> [Your goal]:
Look through the records below for the line with "C1: 220nF (+24V, GND) -> 220nF (+5V, +24V)" and the line with "R6: none -> 10 (COIL, DRV)", then return those lines and all lines between, exactly.

═══ Given information ═══

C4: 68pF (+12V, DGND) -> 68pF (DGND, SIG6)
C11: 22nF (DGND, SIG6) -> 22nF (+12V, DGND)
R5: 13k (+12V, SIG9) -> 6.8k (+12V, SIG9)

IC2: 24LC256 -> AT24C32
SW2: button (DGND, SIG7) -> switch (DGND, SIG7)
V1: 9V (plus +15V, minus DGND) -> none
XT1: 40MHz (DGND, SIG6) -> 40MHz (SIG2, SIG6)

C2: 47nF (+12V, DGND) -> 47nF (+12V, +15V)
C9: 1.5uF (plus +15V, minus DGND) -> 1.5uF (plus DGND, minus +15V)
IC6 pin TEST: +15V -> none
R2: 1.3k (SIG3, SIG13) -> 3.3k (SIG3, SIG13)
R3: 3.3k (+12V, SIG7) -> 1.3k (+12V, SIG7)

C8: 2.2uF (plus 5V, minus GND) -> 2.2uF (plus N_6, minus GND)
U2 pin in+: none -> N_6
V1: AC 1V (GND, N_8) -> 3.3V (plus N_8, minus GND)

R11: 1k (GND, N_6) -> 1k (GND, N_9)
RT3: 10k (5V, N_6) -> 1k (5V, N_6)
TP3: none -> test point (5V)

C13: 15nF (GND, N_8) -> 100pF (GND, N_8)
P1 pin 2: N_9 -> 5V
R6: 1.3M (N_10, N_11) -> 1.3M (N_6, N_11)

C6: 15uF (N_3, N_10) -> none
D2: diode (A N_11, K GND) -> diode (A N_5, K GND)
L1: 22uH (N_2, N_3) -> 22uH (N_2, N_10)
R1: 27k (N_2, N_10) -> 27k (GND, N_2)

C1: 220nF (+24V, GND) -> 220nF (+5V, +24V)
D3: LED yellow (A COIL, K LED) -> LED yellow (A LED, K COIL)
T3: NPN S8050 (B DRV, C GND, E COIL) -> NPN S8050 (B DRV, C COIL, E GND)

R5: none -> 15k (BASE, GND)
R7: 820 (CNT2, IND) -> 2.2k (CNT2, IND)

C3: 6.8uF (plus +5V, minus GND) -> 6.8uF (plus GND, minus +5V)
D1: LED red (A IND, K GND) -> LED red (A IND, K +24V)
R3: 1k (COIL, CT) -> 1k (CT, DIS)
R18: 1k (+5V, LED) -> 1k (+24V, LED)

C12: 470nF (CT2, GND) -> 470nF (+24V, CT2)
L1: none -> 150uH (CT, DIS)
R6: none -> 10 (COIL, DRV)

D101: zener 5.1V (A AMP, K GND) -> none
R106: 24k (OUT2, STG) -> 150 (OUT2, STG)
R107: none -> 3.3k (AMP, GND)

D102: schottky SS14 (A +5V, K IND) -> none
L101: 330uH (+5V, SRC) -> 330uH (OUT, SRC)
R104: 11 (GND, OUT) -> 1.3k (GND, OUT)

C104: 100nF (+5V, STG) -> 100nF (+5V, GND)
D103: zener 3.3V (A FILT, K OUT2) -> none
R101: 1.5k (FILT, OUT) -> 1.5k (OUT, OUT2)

═══

> [Finished task]:
C1: 220nF (+24V, GND) -> 220nF (+5V, +24V)
D3: LED yellow (A COIL, K LED) -> LED yellow (A LED, K COIL)
T3: NPN S8050 (B DRV, C GND, E COIL) -> NPN S8050 (B DRV, C COIL, E GND)

R5: none -> 15k (BASE, GND)
R7: 820 (CNT2, IND) -> 2.2k (CNT2, IND)

C3: 6.8uF (plus +5V, minus GND) -> 6.8uF (plus GND, minus +5V)
D1: LED red (A IND, K GND) -> LED red (A IND, K +24V)
R3: 1k (COIL, CT) -> 1k (CT, DIS)
R18: 1k (+5V, LED) -> 1k (+24V, LED)

C12: 470nF (CT2, GND) -> 470nF (+24V, CT2)
L1: none -> 150uH (CT, DIS)
R6: none -> 10 (COIL, DRV)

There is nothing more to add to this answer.